• **EXTRACTED ENTRIES**:
● ● ●

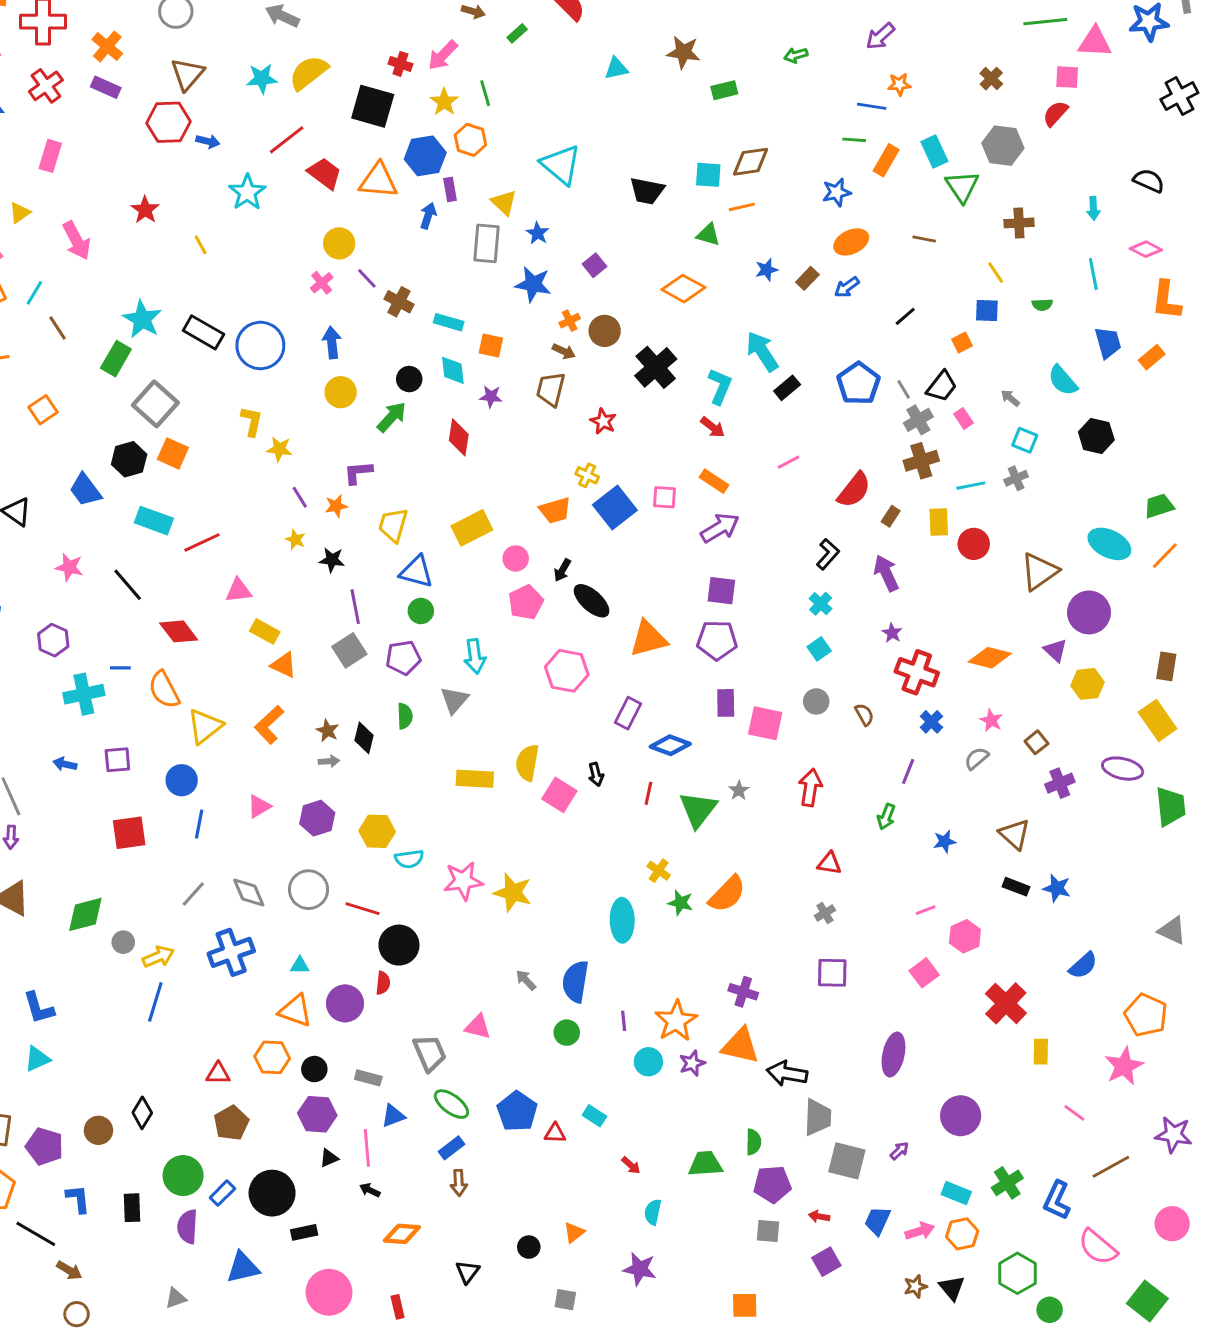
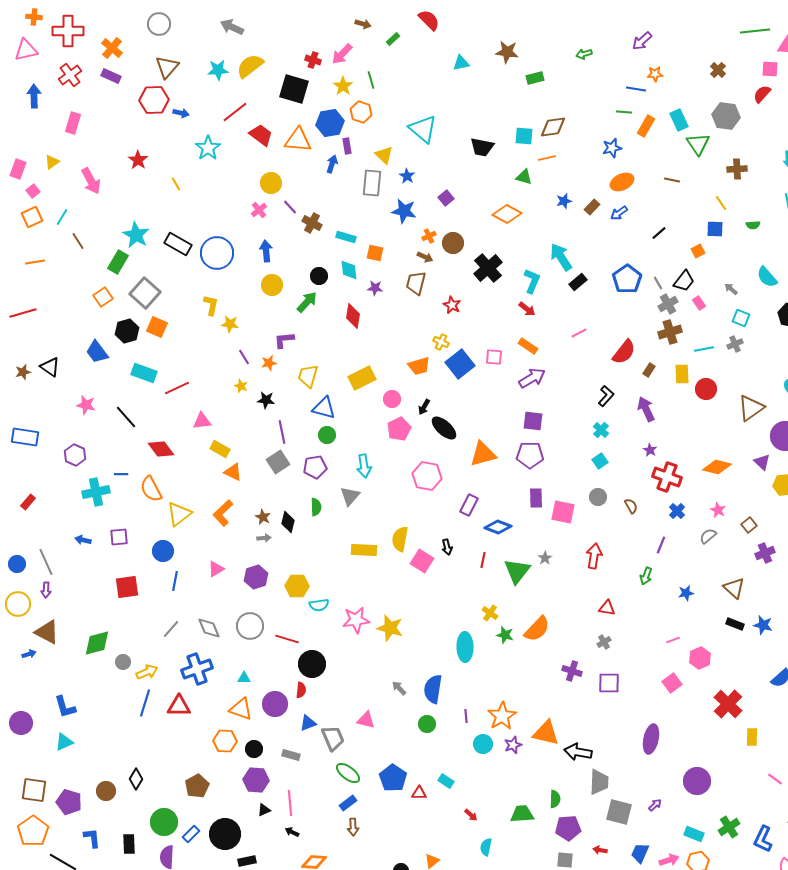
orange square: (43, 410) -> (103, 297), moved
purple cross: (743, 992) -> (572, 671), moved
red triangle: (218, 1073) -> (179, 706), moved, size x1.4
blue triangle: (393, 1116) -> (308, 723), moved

● ● ●

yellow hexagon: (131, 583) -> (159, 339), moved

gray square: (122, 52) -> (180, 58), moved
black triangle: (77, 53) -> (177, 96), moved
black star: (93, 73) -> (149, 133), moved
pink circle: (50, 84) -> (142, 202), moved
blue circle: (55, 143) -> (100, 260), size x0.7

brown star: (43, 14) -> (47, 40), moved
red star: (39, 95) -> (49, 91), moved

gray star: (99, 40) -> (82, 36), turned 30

● ● ●

• **WHAT TO WORK ON**: Output, from the data above, the lines from the line with "orange square: (43, 410) -> (103, 297), moved" to the line with "blue triangle: (393, 1116)" exactly as they stand, both ends included and nothing else.

• **RESULT OF THE EXERCISE**:
orange square: (43, 410) -> (103, 297), moved
purple cross: (743, 992) -> (572, 671), moved
red triangle: (218, 1073) -> (179, 706), moved, size x1.4
blue triangle: (393, 1116) -> (308, 723), moved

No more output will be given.